* TASK REQUIREMENTS: Write out exactly the lines of the entries below from the one holding "grey truck [399,335,443,425]" to the one holding "none -> turquoise carton [544,88,580,152]", inclusive, and leave out all other lines.

* DATA TO PROCESS:
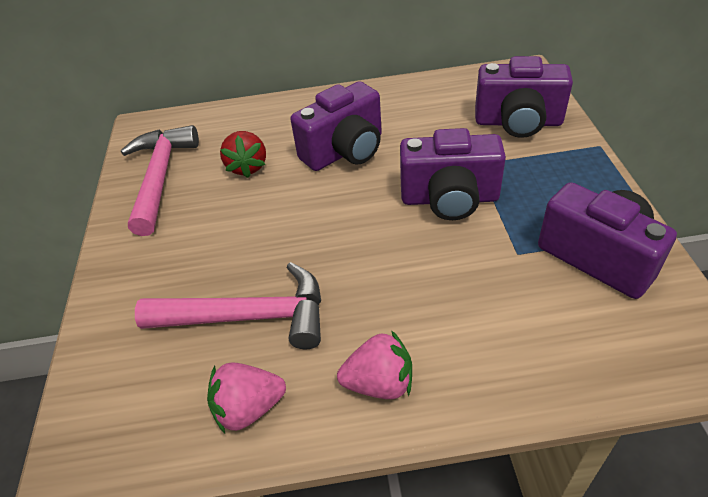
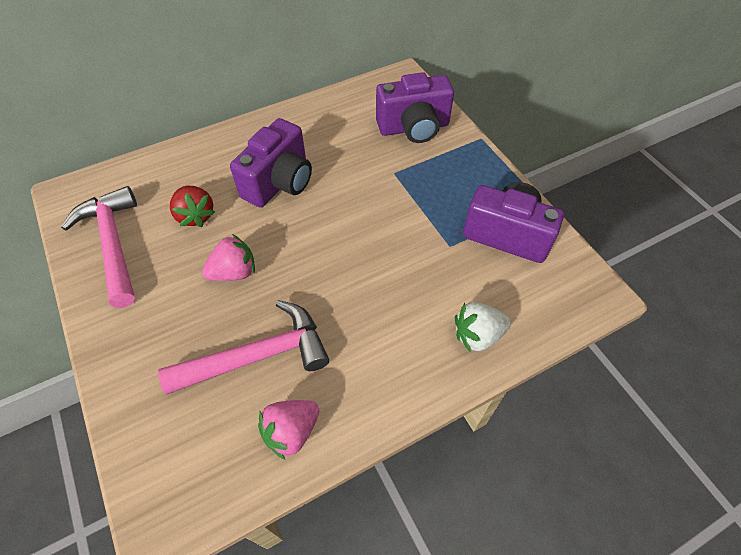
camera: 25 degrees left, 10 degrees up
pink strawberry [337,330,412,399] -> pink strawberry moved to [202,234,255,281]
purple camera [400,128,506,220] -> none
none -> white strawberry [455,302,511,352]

---

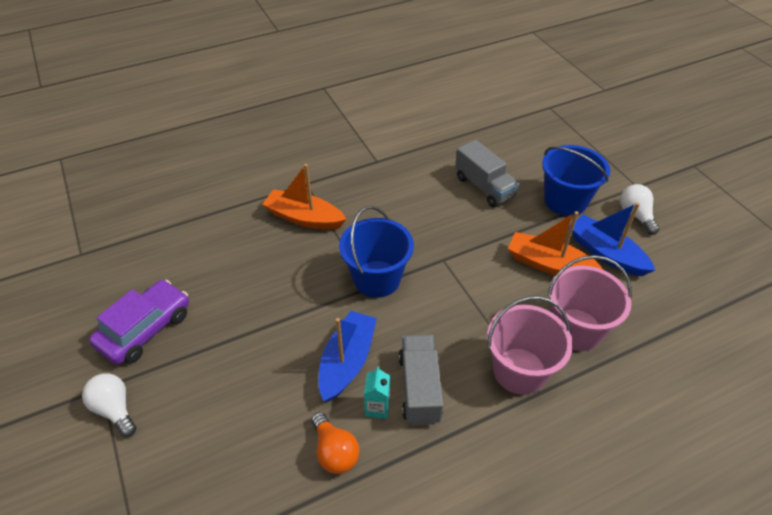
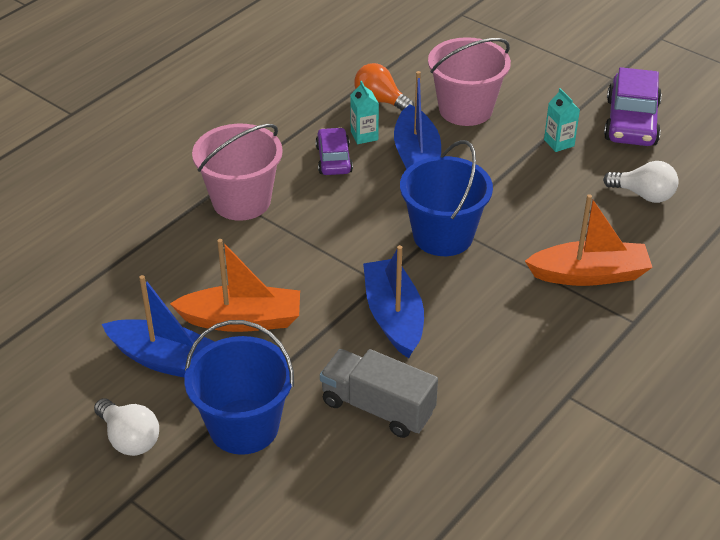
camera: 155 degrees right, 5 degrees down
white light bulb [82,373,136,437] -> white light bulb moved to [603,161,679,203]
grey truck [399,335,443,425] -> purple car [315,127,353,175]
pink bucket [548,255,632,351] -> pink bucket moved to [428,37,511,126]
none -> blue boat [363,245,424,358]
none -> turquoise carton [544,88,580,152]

* ANSWER BELOW:
grey truck [399,335,443,425] -> purple car [315,127,353,175]
pink bucket [548,255,632,351] -> pink bucket moved to [428,37,511,126]
none -> blue boat [363,245,424,358]
none -> turquoise carton [544,88,580,152]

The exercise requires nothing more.